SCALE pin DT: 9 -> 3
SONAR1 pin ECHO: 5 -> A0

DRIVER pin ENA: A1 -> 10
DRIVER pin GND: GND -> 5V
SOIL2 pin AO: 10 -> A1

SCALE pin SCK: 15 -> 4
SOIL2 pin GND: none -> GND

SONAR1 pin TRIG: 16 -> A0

● ● ● ● ●

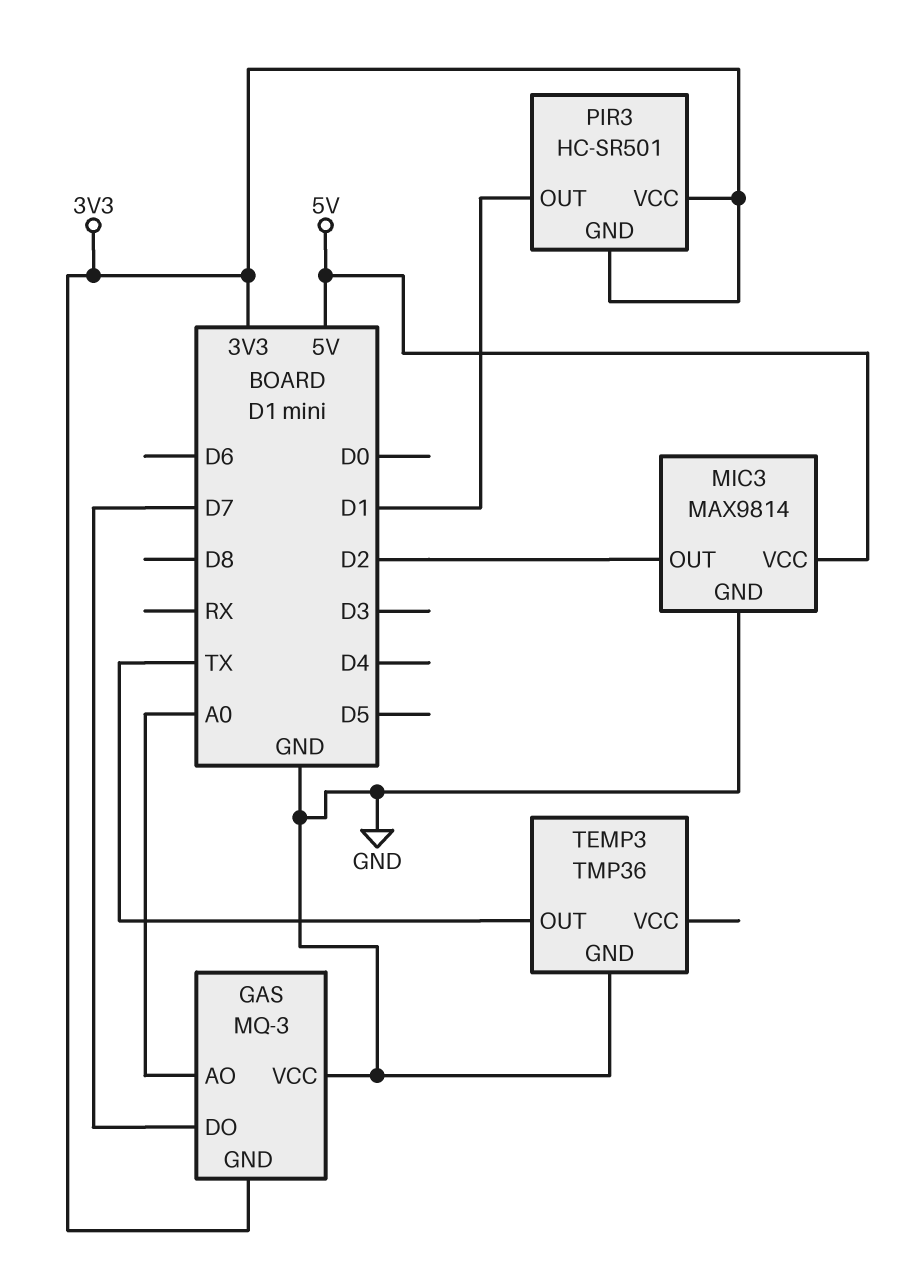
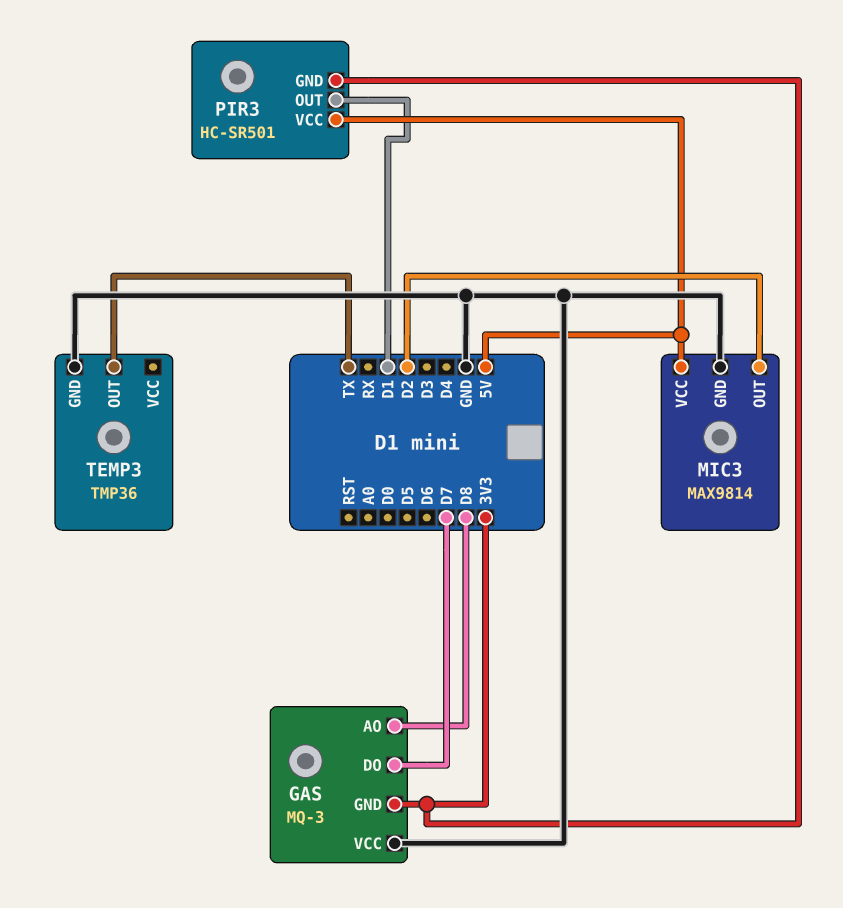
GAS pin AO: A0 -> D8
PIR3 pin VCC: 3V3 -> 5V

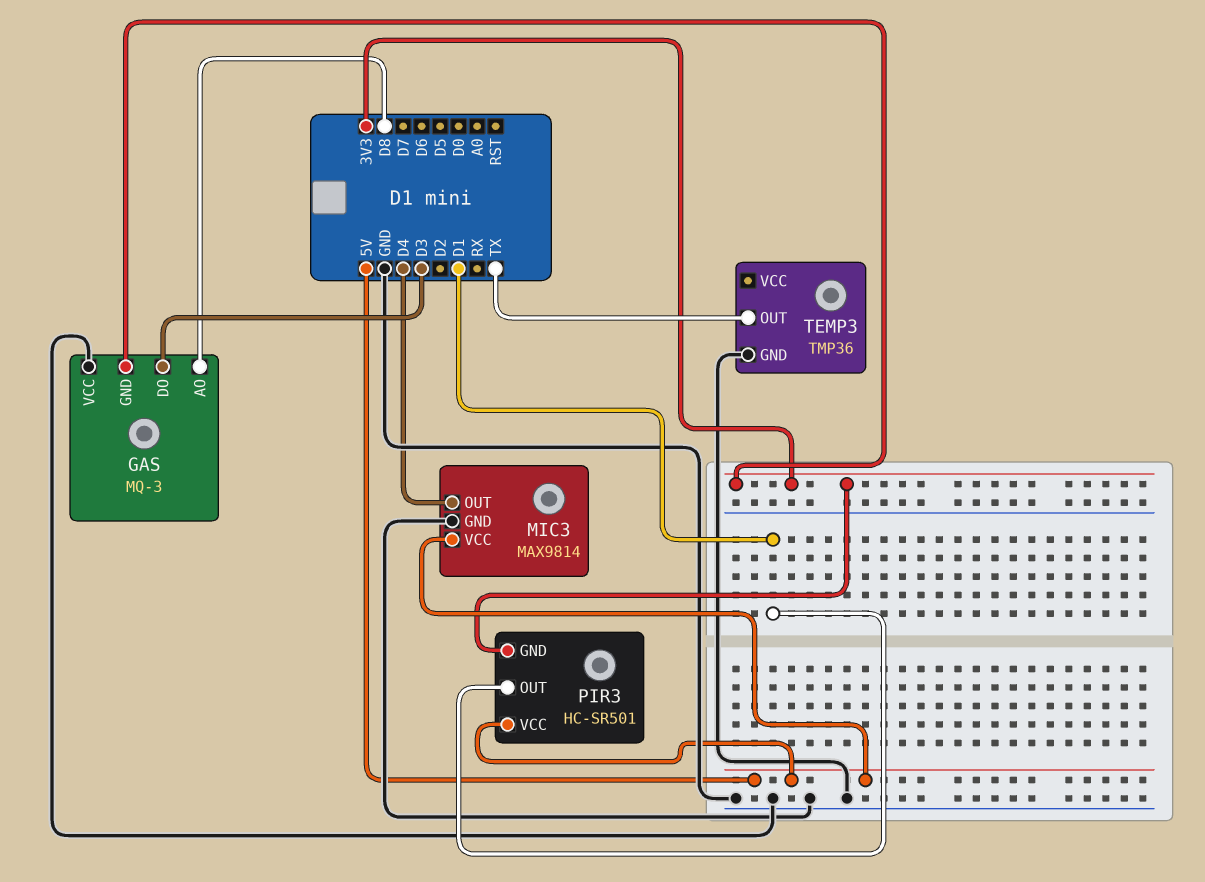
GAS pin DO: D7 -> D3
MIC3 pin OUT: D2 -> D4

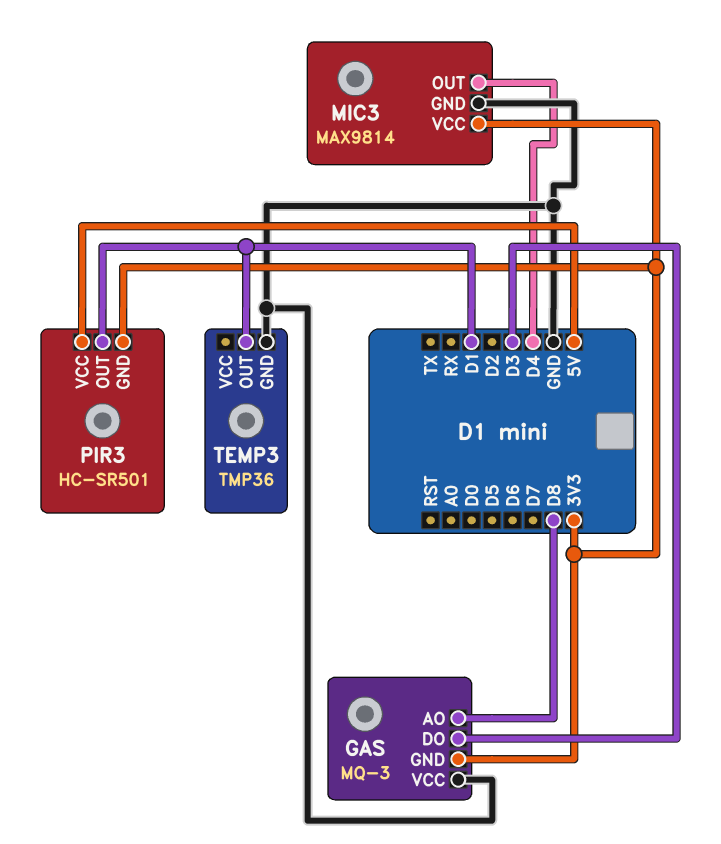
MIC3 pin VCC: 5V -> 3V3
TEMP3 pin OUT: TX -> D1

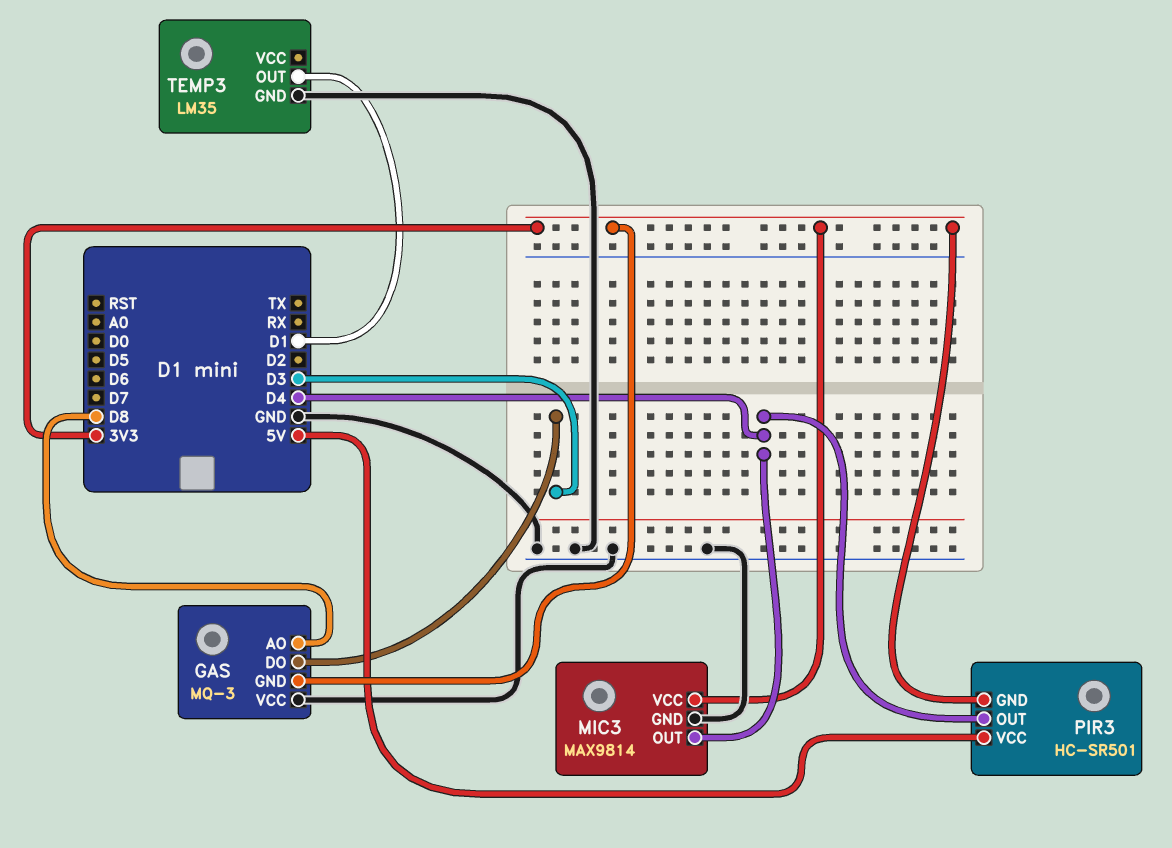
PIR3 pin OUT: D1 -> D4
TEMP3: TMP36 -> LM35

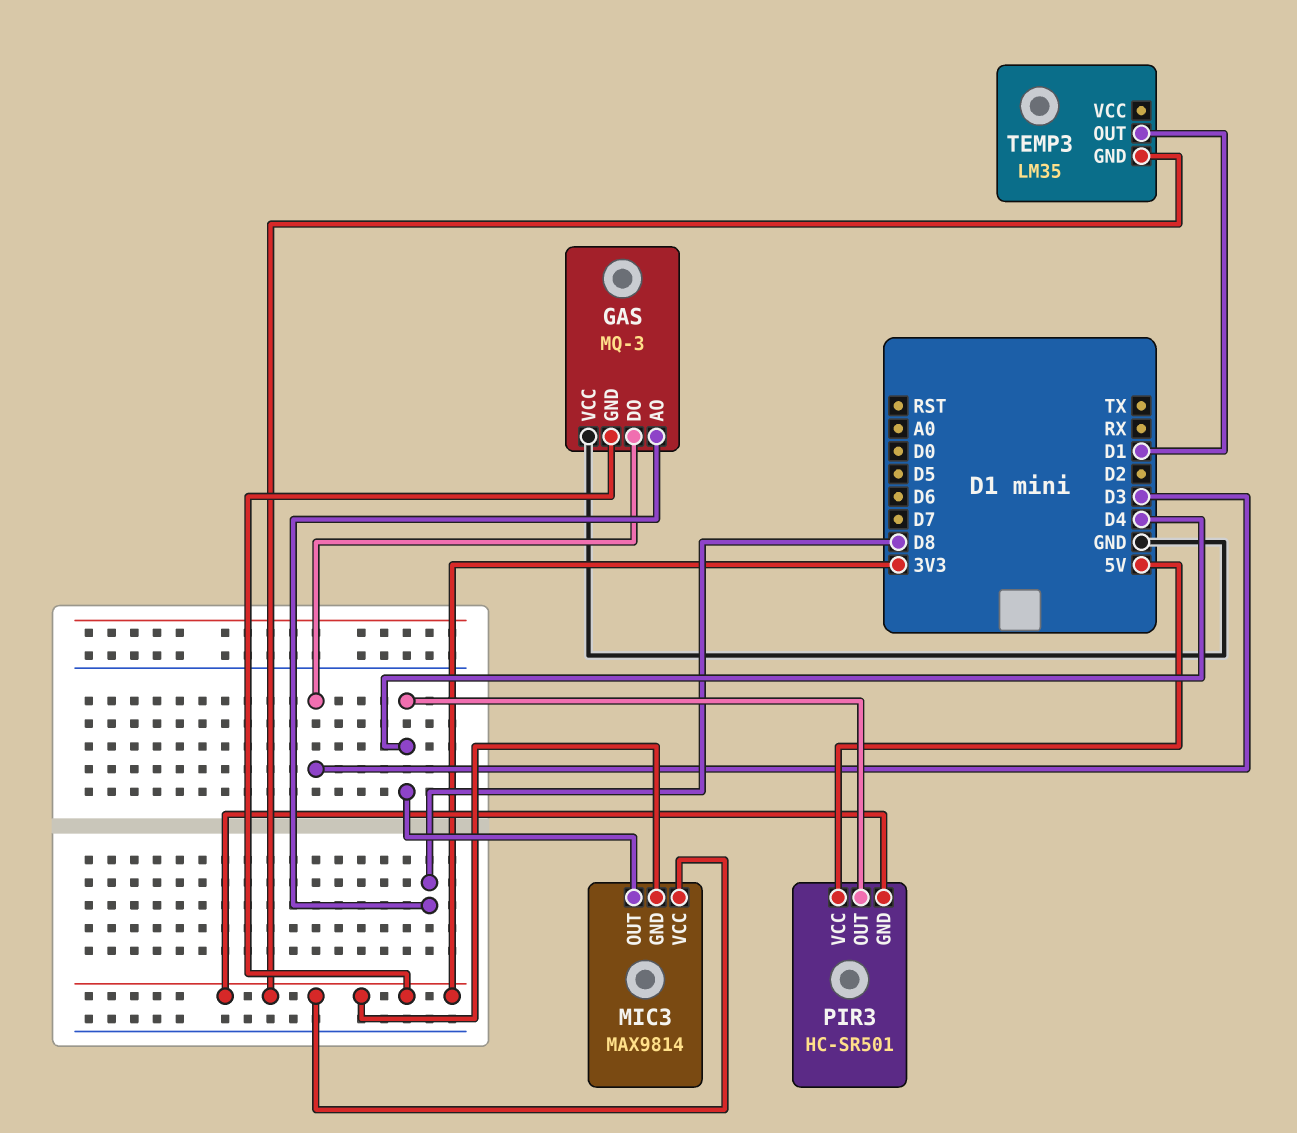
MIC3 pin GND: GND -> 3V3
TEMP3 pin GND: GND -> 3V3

● ● ● ● ●

> _Problem details_
Lines wanted from the entries above: the one with "MIC3 pin VCC: 5V -> 3V3", the one with "TEMP3 pin GND: GND -> 3V3", and all lines between. Please copy them exactly, without the pictures and without anything else.

> _Response area_
MIC3 pin VCC: 5V -> 3V3
TEMP3 pin OUT: TX -> D1

PIR3 pin OUT: D1 -> D4
TEMP3: TMP36 -> LM35

MIC3 pin GND: GND -> 3V3
TEMP3 pin GND: GND -> 3V3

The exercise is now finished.